## Assignment
For each entry below, please return its exact wording and leave out any picture.

## Data for this exercise
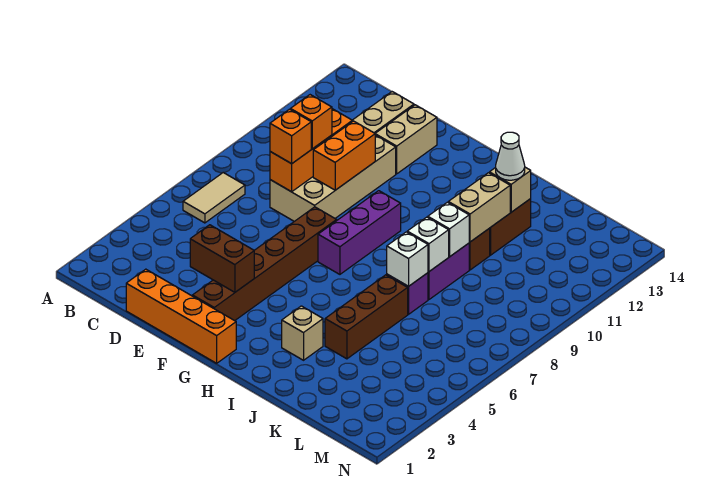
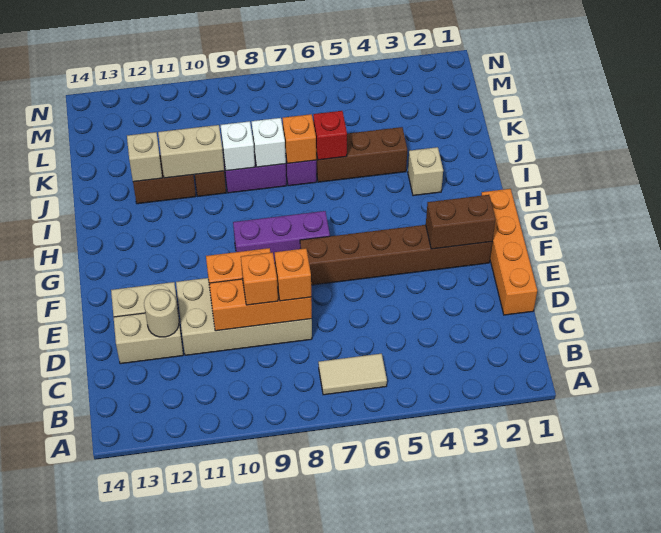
none -> tan 1x1 round brick [144,289,179,337]
brown 1x2 brick [190,225,254,292] -> brown 1x2 brick turned to [426,195,495,249]
none -> red 1x1 brick [313,111,347,160]
white 1x1 brick [387,232,428,286] -> orange 1x1 brick [283,114,316,163]
white 1x1 cone [496,132,525,180] -> none

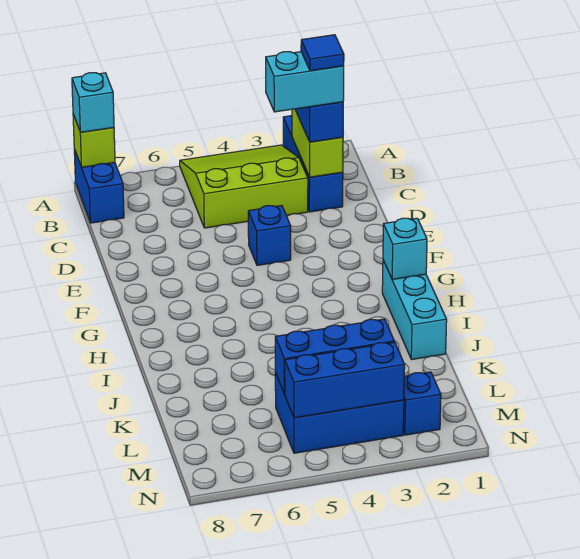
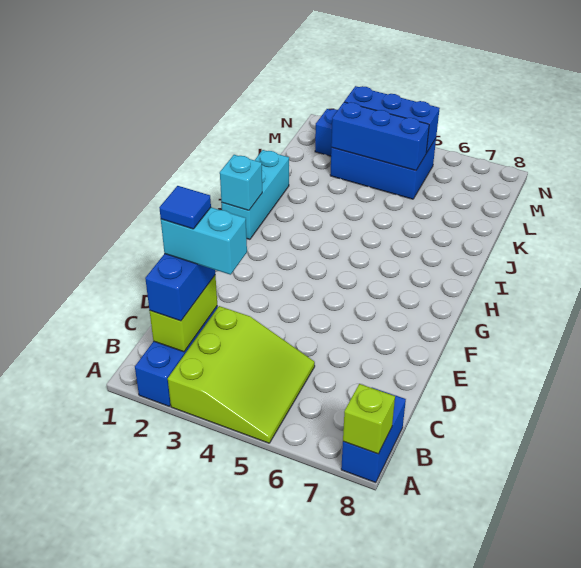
lime 3x3 slope [180,145,308,228] -> lime 3x3 slope turned to [168,306,315,443]
cyan 1x1 brick [72,73,114,132] -> none
blue 1x1 brick [248,206,291,265] -> none

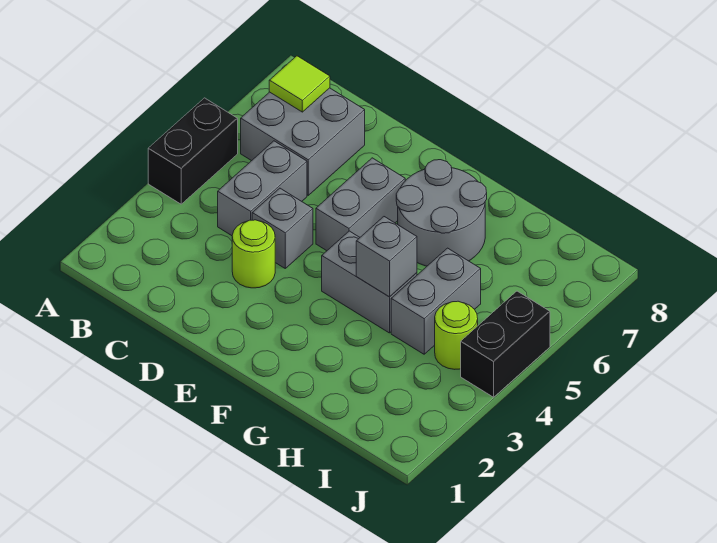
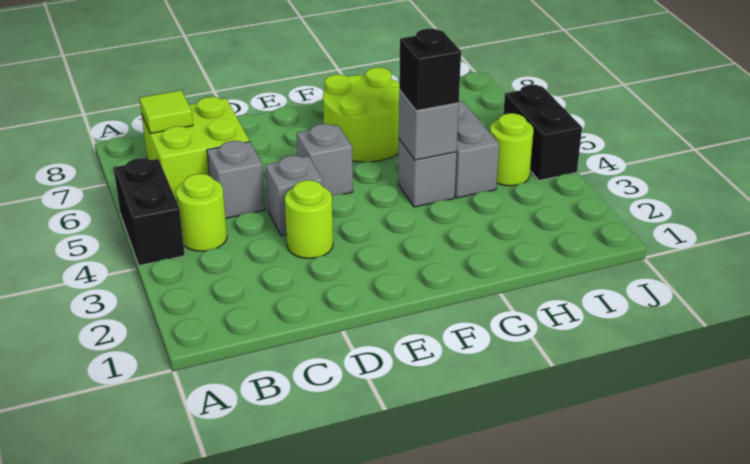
none -> lime 1x1 round brick [176,174,227,251]
grey 2x2 brick [241,88,365,195] -> lime 2x2 brick [142,97,250,201]
grey 1x2 brick [218,141,307,236] -> grey 1x1 brick [207,141,265,219]
grey 1x2 brick [316,158,405,251] -> grey 1x1 brick [297,124,353,195]
grey 1x2 brick [322,231,417,333] -> grey 1x1 brick [398,139,457,207]
grey 2x2 round brick [396,160,487,266] -> lime 2x2 round brick [323,67,399,162]
none -> black 1x1 brick [399,29,461,111]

## Exercise output
none -> tan 1x1 round brick [144,289,179,337]
brown 1x2 brick [190,225,254,292] -> brown 1x2 brick turned to [426,195,495,249]
none -> red 1x1 brick [313,111,347,160]
white 1x1 brick [387,232,428,286] -> orange 1x1 brick [283,114,316,163]
white 1x1 cone [496,132,525,180] -> none

lime 3x3 slope [180,145,308,228] -> lime 3x3 slope turned to [168,306,315,443]
cyan 1x1 brick [72,73,114,132] -> none
blue 1x1 brick [248,206,291,265] -> none

none -> lime 1x1 round brick [176,174,227,251]
grey 2x2 brick [241,88,365,195] -> lime 2x2 brick [142,97,250,201]
grey 1x2 brick [218,141,307,236] -> grey 1x1 brick [207,141,265,219]
grey 1x2 brick [316,158,405,251] -> grey 1x1 brick [297,124,353,195]
grey 1x2 brick [322,231,417,333] -> grey 1x1 brick [398,139,457,207]
grey 2x2 round brick [396,160,487,266] -> lime 2x2 round brick [323,67,399,162]
none -> black 1x1 brick [399,29,461,111]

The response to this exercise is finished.